PROBLEM DETAILS -
Your job is to return each record exactly, minus any pictures.

ENTRIES SUPPLIED -
================
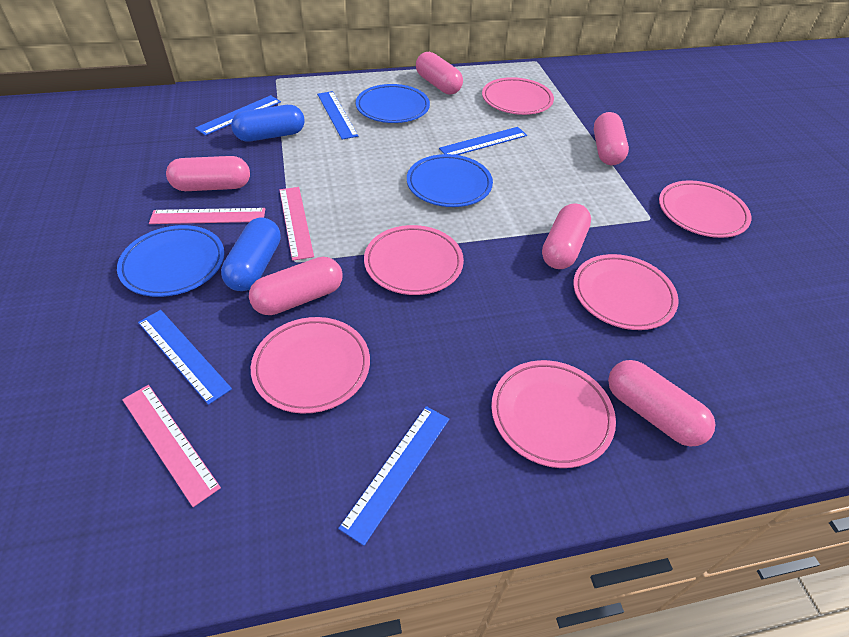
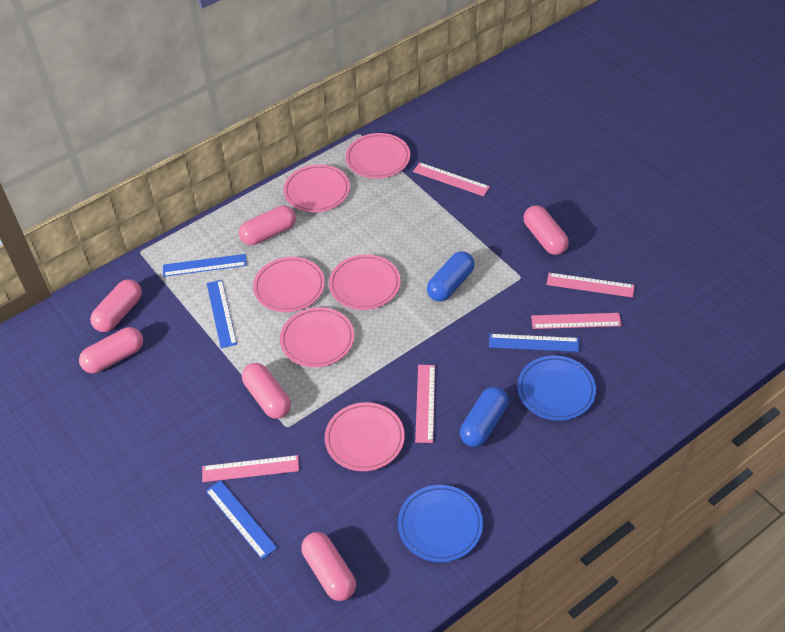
blue plate: [117,225,225,297] [356,84,430,123] [407,154,493,207] = 3 -> [398,485,483,562] [517,355,596,421] = 2
blue ruler: [138,310,232,405] [195,95,281,136] [317,91,358,139] [338,406,449,546] [439,127,527,155] = 5 -> [163,254,247,277] [206,480,277,559] [207,280,237,348] [489,334,579,352] = 4
pink ruler: [122,385,221,507] [149,208,265,224] [279,187,314,261] = 3 -> [202,455,299,482] [413,162,490,196] [415,365,435,443] [531,313,622,329] [546,273,635,297] = 5

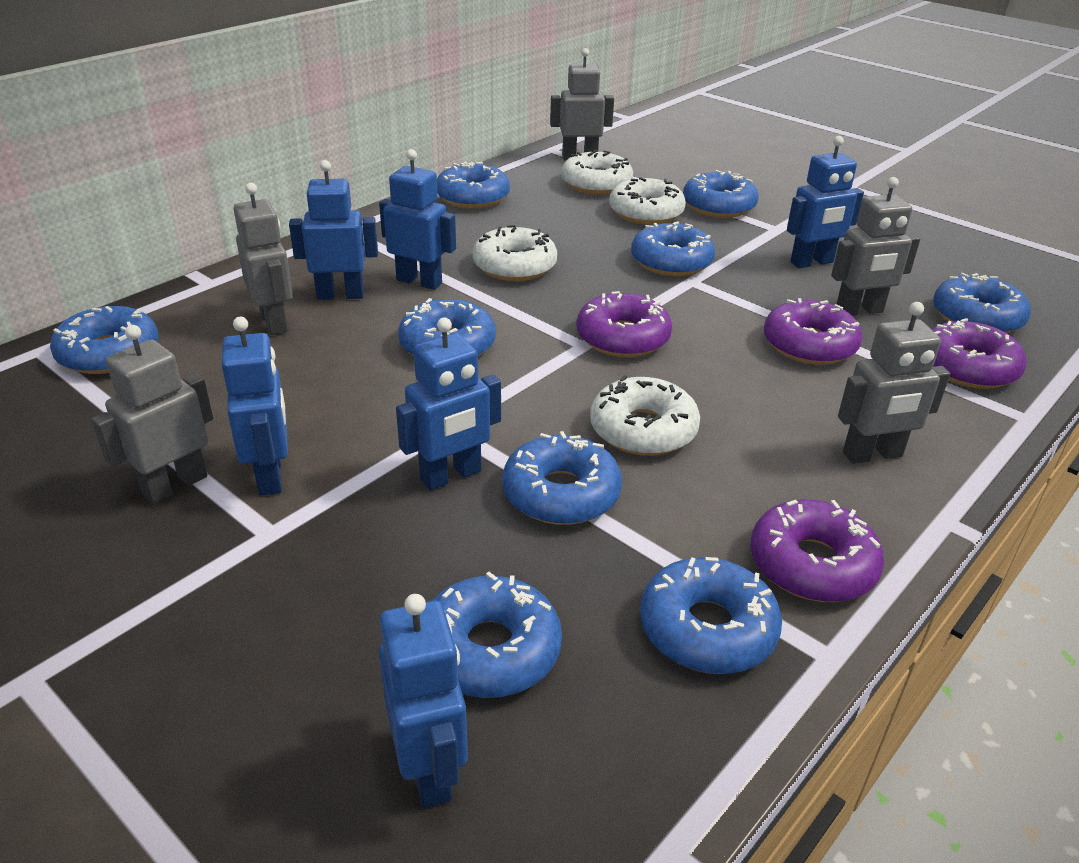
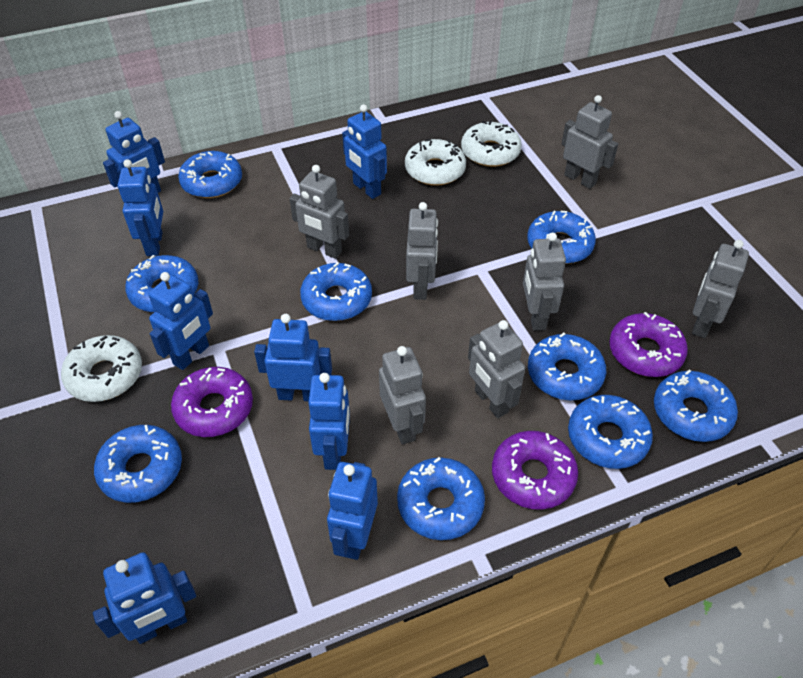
blue robot: [221,317,288,496] [289,160,378,300] [379,149,456,290] [379,594,468,808] [396,317,501,490] [787,136,864,268] = 6 -> [93,552,196,644] [103,111,165,193] [118,159,163,256] [148,272,213,370] [254,314,332,401] [308,373,350,470] [327,462,378,560] [342,104,387,199] = 8
grey robot: [92,325,213,504] [234,183,293,335] [550,48,614,160] [831,177,920,316] [838,302,950,464] = 5 -> [290,165,349,259] [379,346,426,444] [406,202,438,300] [468,320,525,418] [523,233,566,331] [561,95,618,189] [692,240,749,338] = 7
purple donut: [576,291,672,357] [750,500,884,602] [764,298,863,365] [932,318,1027,389] = 4 -> [171,367,253,437] [492,431,578,510] [609,312,688,377] = 3
white donut: [472,225,557,281] [561,150,633,195] [590,375,700,456] [609,177,686,225] = 4 -> [61,335,142,402] [405,139,466,186] [461,121,522,167] = 3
================
RESPONSE AREA -
blue plate: [117,225,225,297] [356,84,430,123] [407,154,493,207] = 3 -> [398,485,483,562] [517,355,596,421] = 2
blue ruler: [138,310,232,405] [195,95,281,136] [317,91,358,139] [338,406,449,546] [439,127,527,155] = 5 -> [163,254,247,277] [206,480,277,559] [207,280,237,348] [489,334,579,352] = 4
pink ruler: [122,385,221,507] [149,208,265,224] [279,187,314,261] = 3 -> [202,455,299,482] [413,162,490,196] [415,365,435,443] [531,313,622,329] [546,273,635,297] = 5

blue robot: [221,317,288,496] [289,160,378,300] [379,149,456,290] [379,594,468,808] [396,317,501,490] [787,136,864,268] = 6 -> [93,552,196,644] [103,111,165,193] [118,159,163,256] [148,272,213,370] [254,314,332,401] [308,373,350,470] [327,462,378,560] [342,104,387,199] = 8
grey robot: [92,325,213,504] [234,183,293,335] [550,48,614,160] [831,177,920,316] [838,302,950,464] = 5 -> [290,165,349,259] [379,346,426,444] [406,202,438,300] [468,320,525,418] [523,233,566,331] [561,95,618,189] [692,240,749,338] = 7
purple donut: [576,291,672,357] [750,500,884,602] [764,298,863,365] [932,318,1027,389] = 4 -> [171,367,253,437] [492,431,578,510] [609,312,688,377] = 3
white donut: [472,225,557,281] [561,150,633,195] [590,375,700,456] [609,177,686,225] = 4 -> [61,335,142,402] [405,139,466,186] [461,121,522,167] = 3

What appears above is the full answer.